(Task): Lines from the one containing "red circle: moved 21 px down" through the final line of the data, restated word for word and free of pictures, make up the whole answer.

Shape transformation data
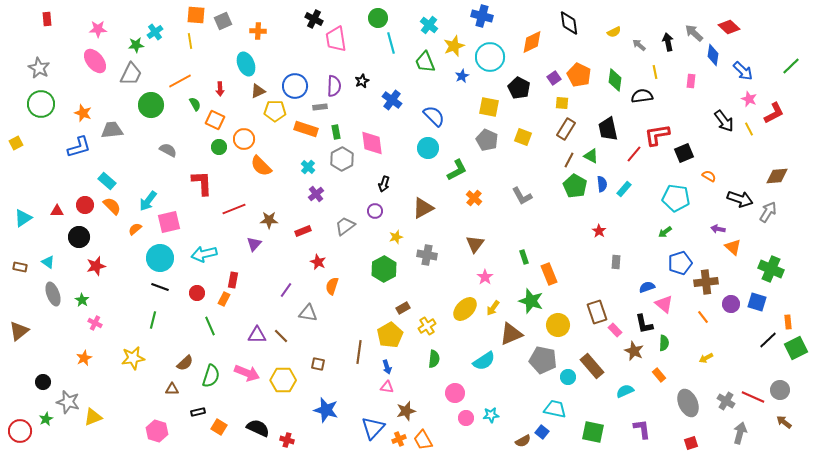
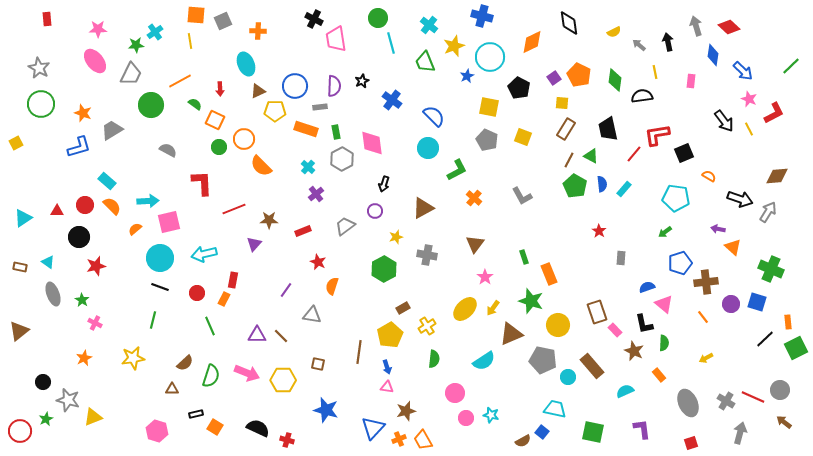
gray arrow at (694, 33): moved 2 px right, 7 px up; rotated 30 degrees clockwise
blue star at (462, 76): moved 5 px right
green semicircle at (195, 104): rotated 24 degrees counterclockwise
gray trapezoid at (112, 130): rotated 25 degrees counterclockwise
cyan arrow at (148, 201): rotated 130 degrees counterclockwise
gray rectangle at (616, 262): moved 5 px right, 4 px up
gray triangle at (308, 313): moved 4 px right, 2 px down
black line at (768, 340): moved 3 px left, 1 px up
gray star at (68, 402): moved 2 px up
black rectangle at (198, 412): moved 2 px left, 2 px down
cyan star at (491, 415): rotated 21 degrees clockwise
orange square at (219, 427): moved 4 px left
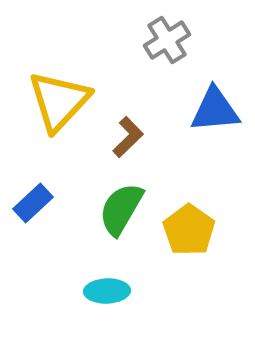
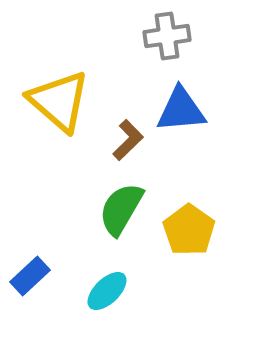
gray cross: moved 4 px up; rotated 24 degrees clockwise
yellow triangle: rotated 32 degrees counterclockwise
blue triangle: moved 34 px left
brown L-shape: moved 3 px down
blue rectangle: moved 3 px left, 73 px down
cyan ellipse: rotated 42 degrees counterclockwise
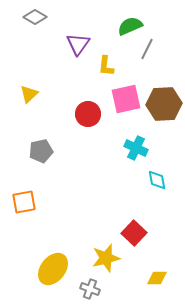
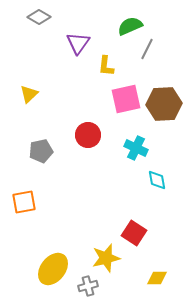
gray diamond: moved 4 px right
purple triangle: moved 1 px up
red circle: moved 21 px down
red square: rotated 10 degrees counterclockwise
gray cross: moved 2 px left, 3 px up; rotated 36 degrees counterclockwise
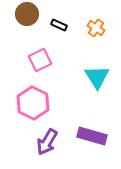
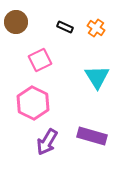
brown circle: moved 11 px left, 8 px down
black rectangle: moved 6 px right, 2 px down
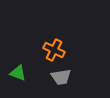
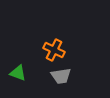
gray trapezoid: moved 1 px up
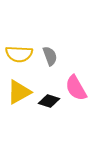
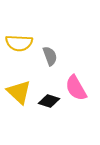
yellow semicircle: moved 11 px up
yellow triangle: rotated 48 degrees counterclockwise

(Expected answer):
red circle: moved 21 px down
red square: rotated 10 degrees counterclockwise
gray cross: moved 2 px left, 3 px up; rotated 36 degrees counterclockwise
brown circle: moved 11 px left, 8 px down
black rectangle: moved 6 px right, 2 px down
gray trapezoid: moved 1 px up
yellow semicircle: moved 11 px up
yellow triangle: rotated 48 degrees counterclockwise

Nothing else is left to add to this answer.